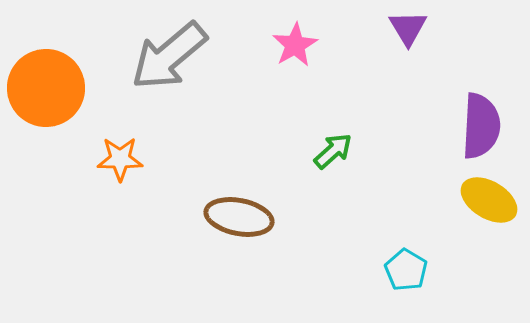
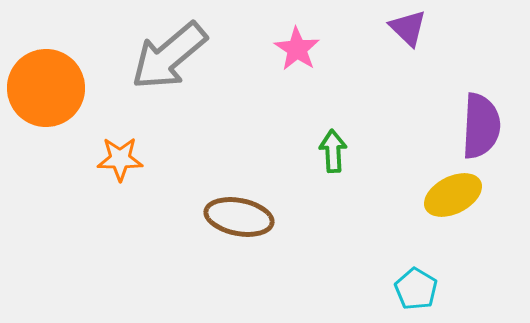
purple triangle: rotated 15 degrees counterclockwise
pink star: moved 2 px right, 4 px down; rotated 9 degrees counterclockwise
green arrow: rotated 51 degrees counterclockwise
yellow ellipse: moved 36 px left, 5 px up; rotated 58 degrees counterclockwise
cyan pentagon: moved 10 px right, 19 px down
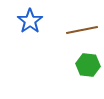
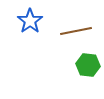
brown line: moved 6 px left, 1 px down
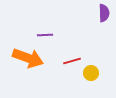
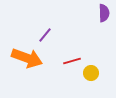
purple line: rotated 49 degrees counterclockwise
orange arrow: moved 1 px left
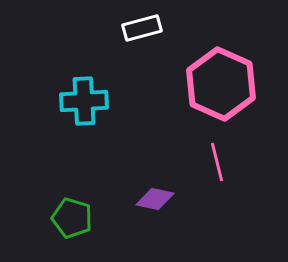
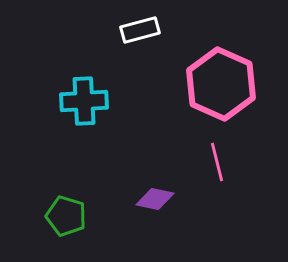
white rectangle: moved 2 px left, 2 px down
green pentagon: moved 6 px left, 2 px up
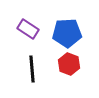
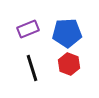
purple rectangle: rotated 55 degrees counterclockwise
black line: moved 1 px up; rotated 12 degrees counterclockwise
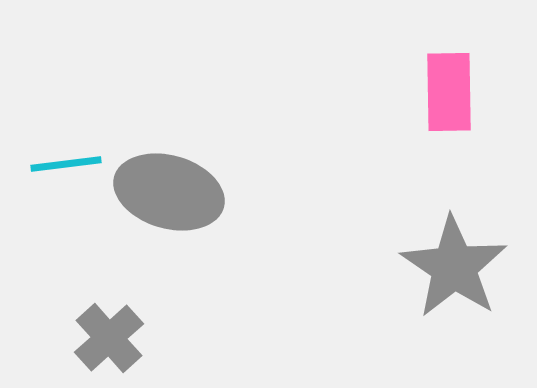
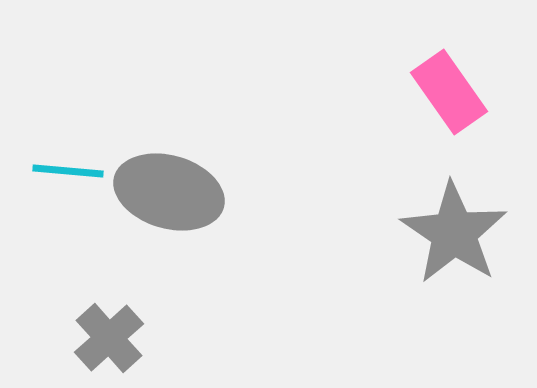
pink rectangle: rotated 34 degrees counterclockwise
cyan line: moved 2 px right, 7 px down; rotated 12 degrees clockwise
gray star: moved 34 px up
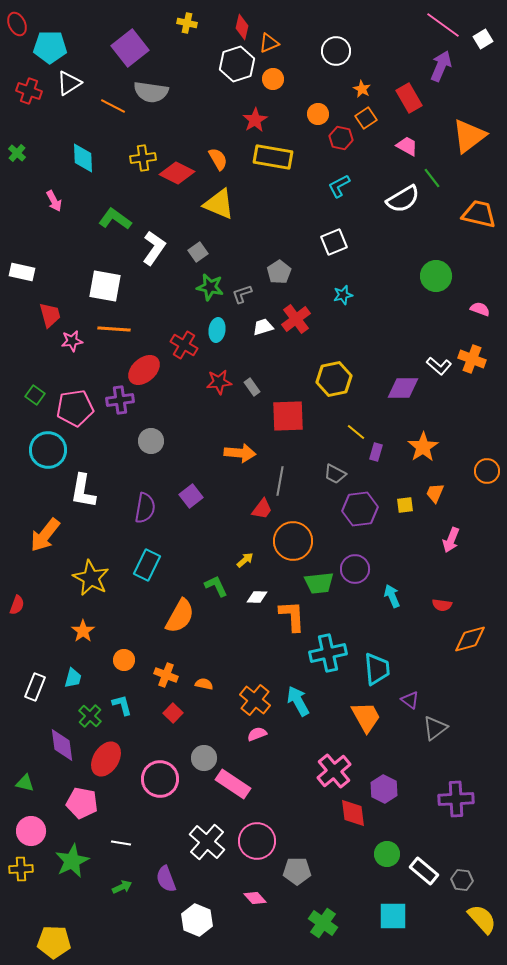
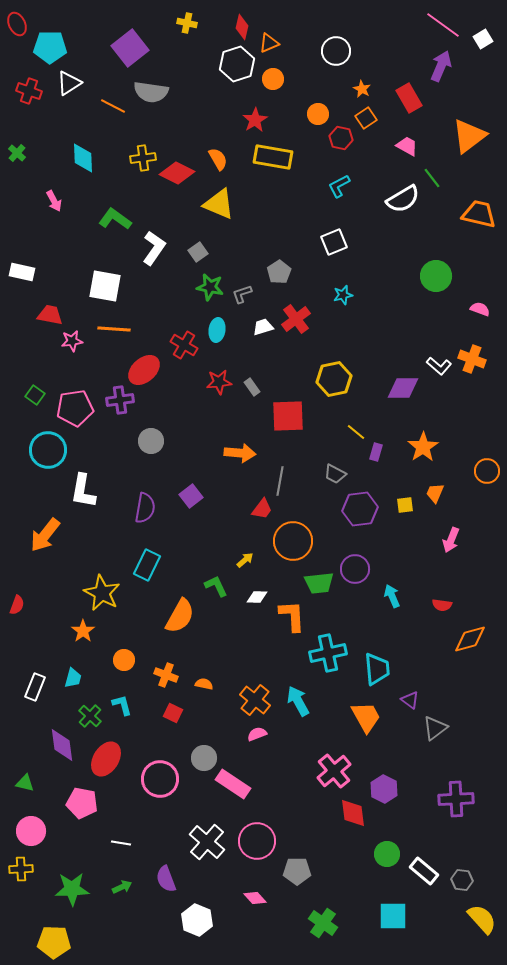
red trapezoid at (50, 315): rotated 64 degrees counterclockwise
yellow star at (91, 578): moved 11 px right, 15 px down
red square at (173, 713): rotated 18 degrees counterclockwise
green star at (72, 861): moved 28 px down; rotated 24 degrees clockwise
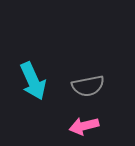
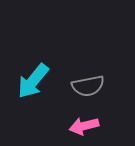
cyan arrow: rotated 63 degrees clockwise
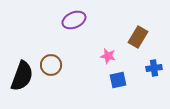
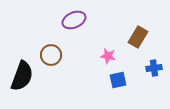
brown circle: moved 10 px up
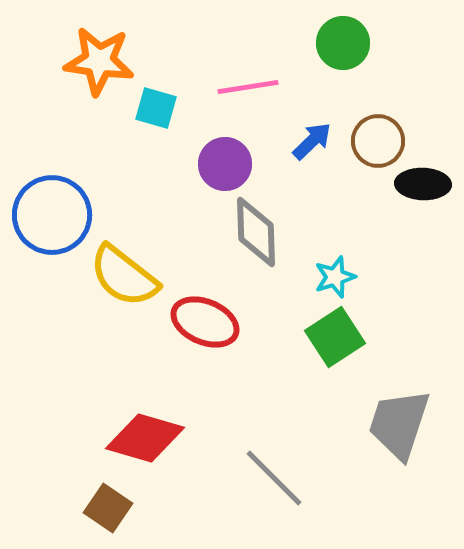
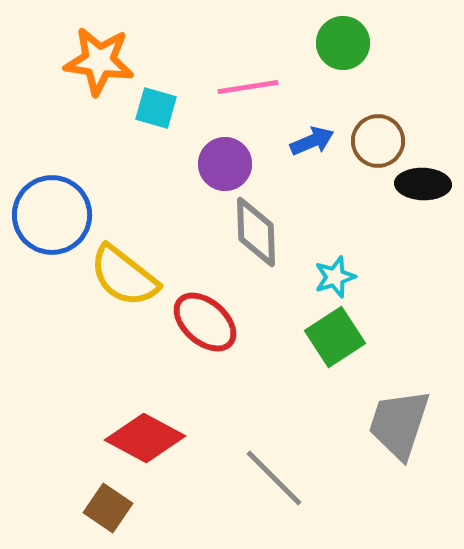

============

• **TASK TO COMPLETE**: Could the data above be reproduced exactly, with the pictures left out?

• **SOLVED PROBLEM**:
purple triangle: rotated 15 degrees counterclockwise
pink star: moved 2 px right, 4 px down; rotated 9 degrees counterclockwise
green arrow: rotated 51 degrees counterclockwise
yellow ellipse: moved 36 px left, 5 px up; rotated 58 degrees counterclockwise
cyan pentagon: moved 10 px right, 19 px down
brown line: moved 6 px left, 1 px down
purple line: rotated 49 degrees counterclockwise
orange arrow: moved 1 px left
white rectangle: moved 2 px left, 2 px down
green pentagon: moved 6 px left, 2 px up
purple rectangle: rotated 55 degrees counterclockwise
black line: moved 1 px up; rotated 12 degrees counterclockwise
pink rectangle: rotated 34 degrees counterclockwise
cyan line: moved 2 px right, 7 px down; rotated 12 degrees clockwise
gray star: moved 34 px up
red trapezoid at (50, 315): rotated 64 degrees counterclockwise
yellow star at (91, 578): moved 11 px right, 15 px down
red square at (173, 713): rotated 18 degrees counterclockwise
green star at (72, 861): moved 28 px down; rotated 24 degrees clockwise
cyan arrow: rotated 63 degrees clockwise
brown circle: moved 10 px up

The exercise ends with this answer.